Your instructions
As the answer, give exactly the lines of the records below from the one with "C2: none -> 6.8nF (SIG14, SIG24)" through the one with "U11: XOR (in", ends included and pictures left out.
------------------------------------------------------------------------
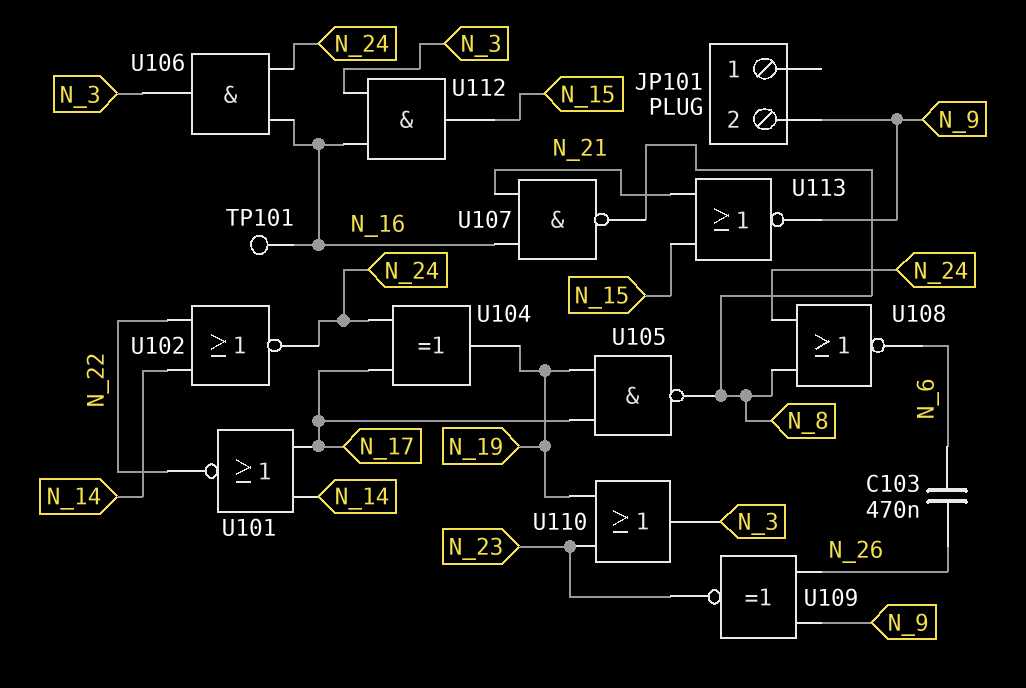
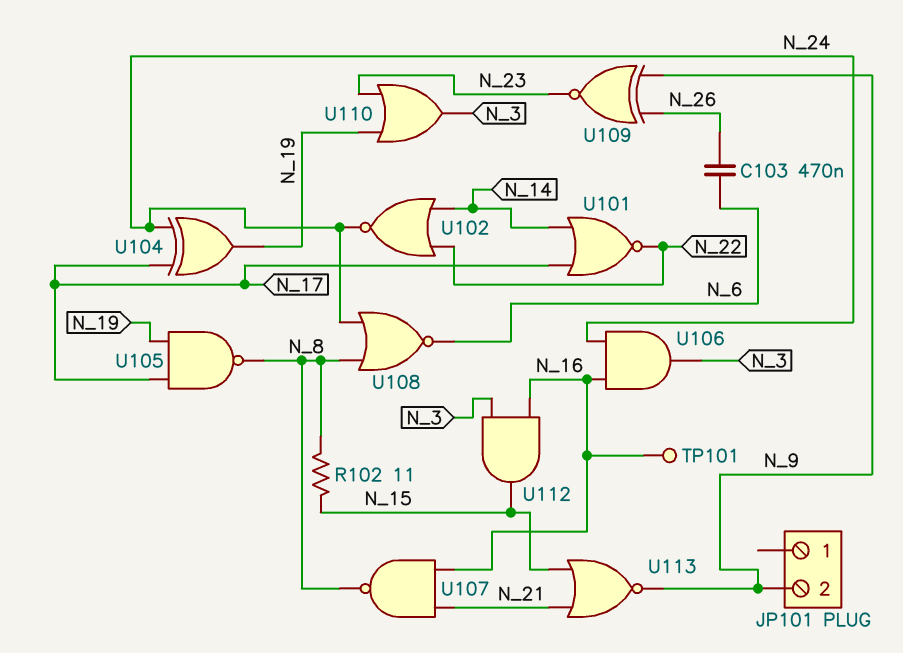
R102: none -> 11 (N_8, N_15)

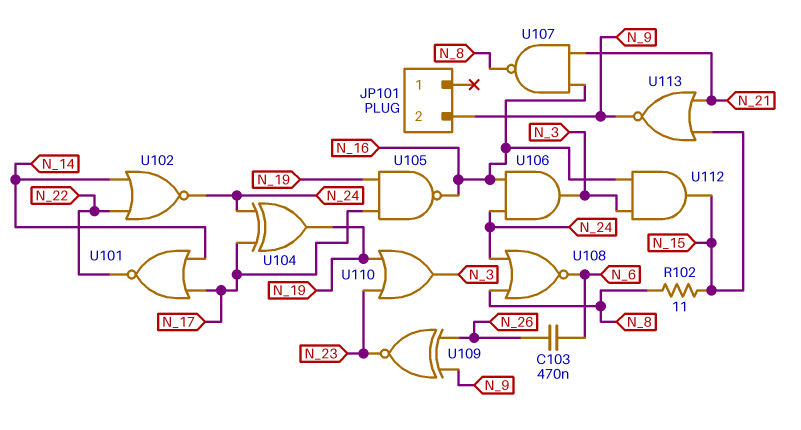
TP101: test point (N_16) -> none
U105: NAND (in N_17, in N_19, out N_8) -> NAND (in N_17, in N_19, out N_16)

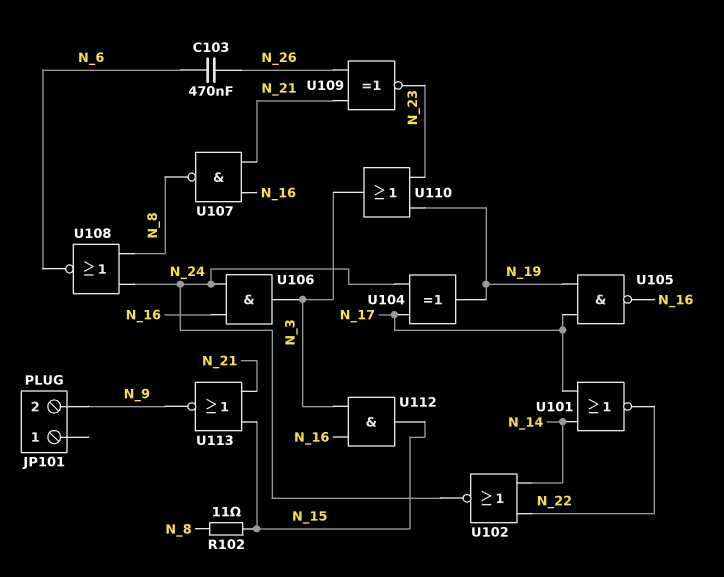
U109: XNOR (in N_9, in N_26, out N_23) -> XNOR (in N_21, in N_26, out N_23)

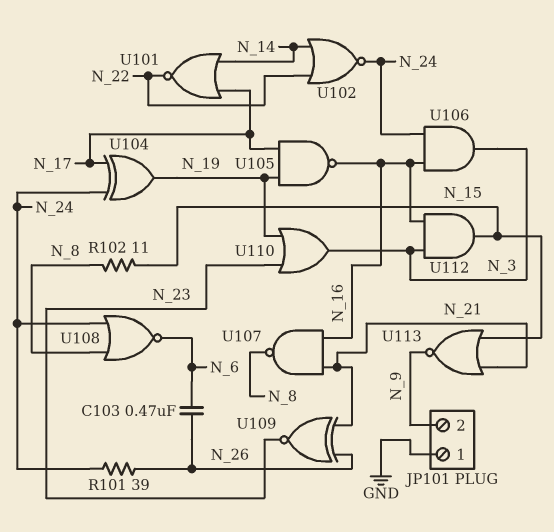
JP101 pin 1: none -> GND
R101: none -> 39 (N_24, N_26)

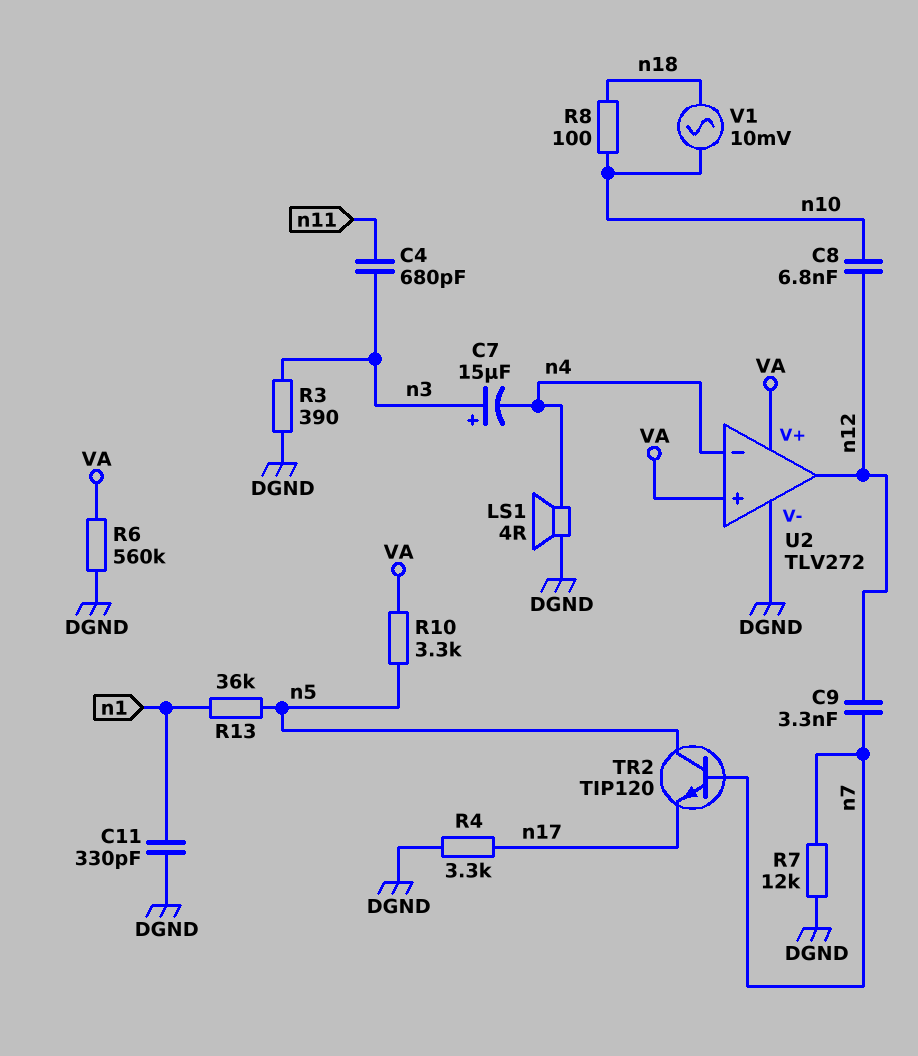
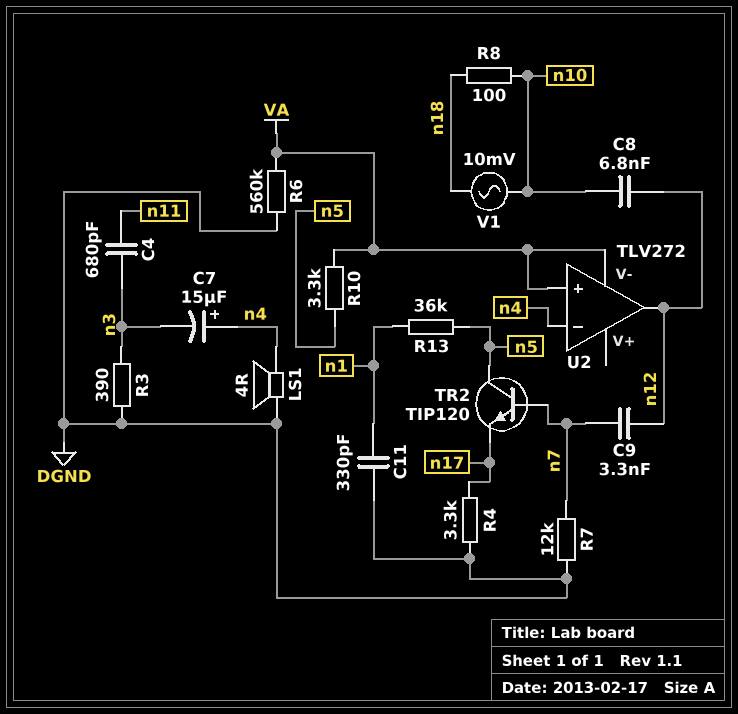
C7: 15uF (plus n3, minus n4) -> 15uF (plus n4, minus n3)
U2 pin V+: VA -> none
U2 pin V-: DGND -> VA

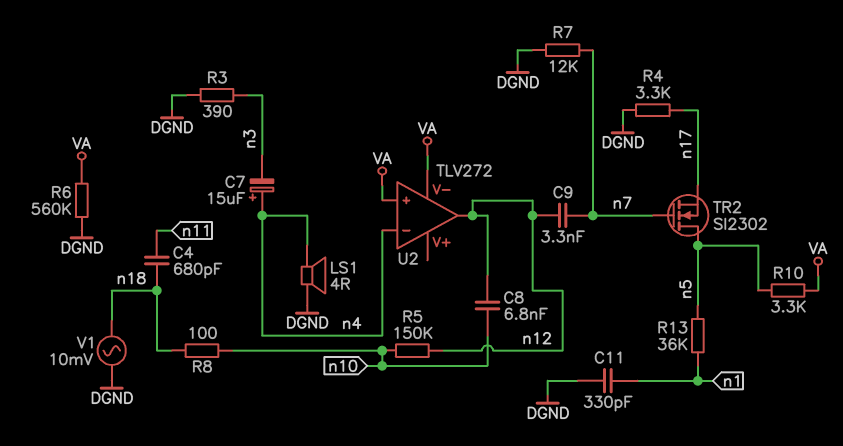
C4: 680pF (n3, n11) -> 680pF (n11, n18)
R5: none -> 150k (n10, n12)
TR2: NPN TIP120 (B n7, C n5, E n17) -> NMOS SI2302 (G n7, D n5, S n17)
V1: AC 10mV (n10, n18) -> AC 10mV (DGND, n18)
------------------------------------------------------------------------
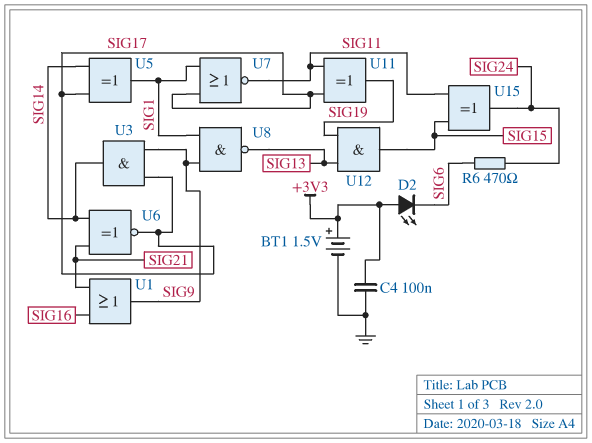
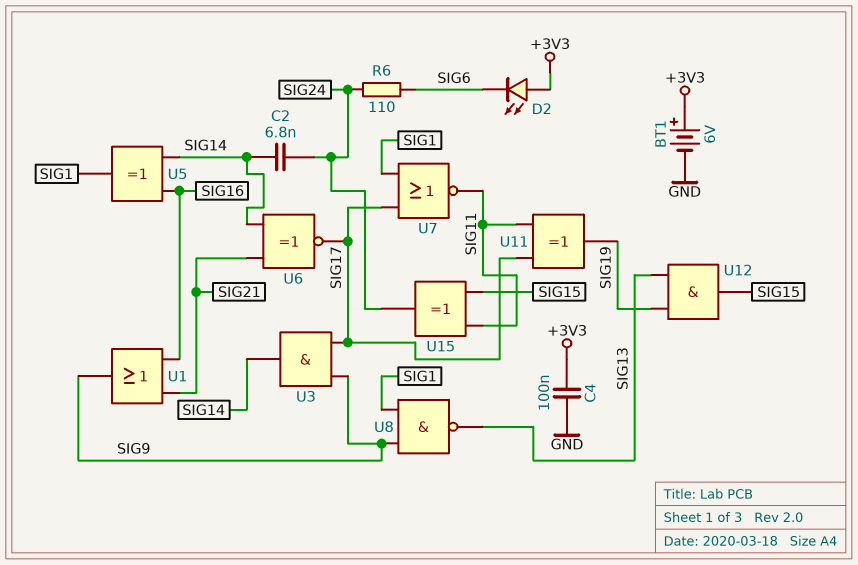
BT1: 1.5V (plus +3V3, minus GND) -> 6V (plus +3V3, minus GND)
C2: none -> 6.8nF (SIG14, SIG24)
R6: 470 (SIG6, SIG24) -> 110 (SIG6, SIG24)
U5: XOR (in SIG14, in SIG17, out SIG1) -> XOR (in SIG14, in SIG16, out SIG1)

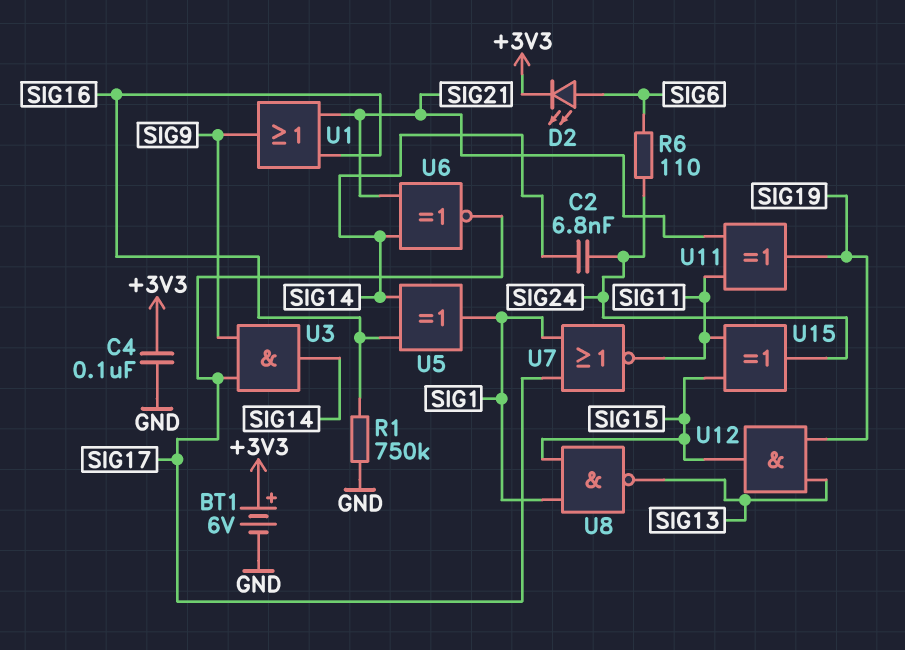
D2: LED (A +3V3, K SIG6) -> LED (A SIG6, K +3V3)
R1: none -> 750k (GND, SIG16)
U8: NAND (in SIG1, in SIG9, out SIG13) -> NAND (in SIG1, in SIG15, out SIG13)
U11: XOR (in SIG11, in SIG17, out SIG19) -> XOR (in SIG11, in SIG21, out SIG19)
------------------------------------------------------------------------
Exercise solution
C2: none -> 6.8nF (SIG14, SIG24)
R6: 470 (SIG6, SIG24) -> 110 (SIG6, SIG24)
U5: XOR (in SIG14, in SIG17, out SIG1) -> XOR (in SIG14, in SIG16, out SIG1)

D2: LED (A +3V3, K SIG6) -> LED (A SIG6, K +3V3)
R1: none -> 750k (GND, SIG16)
U8: NAND (in SIG1, in SIG9, out SIG13) -> NAND (in SIG1, in SIG15, out SIG13)
U11: XOR (in SIG11, in SIG17, out SIG19) -> XOR (in SIG11, in SIG21, out SIG19)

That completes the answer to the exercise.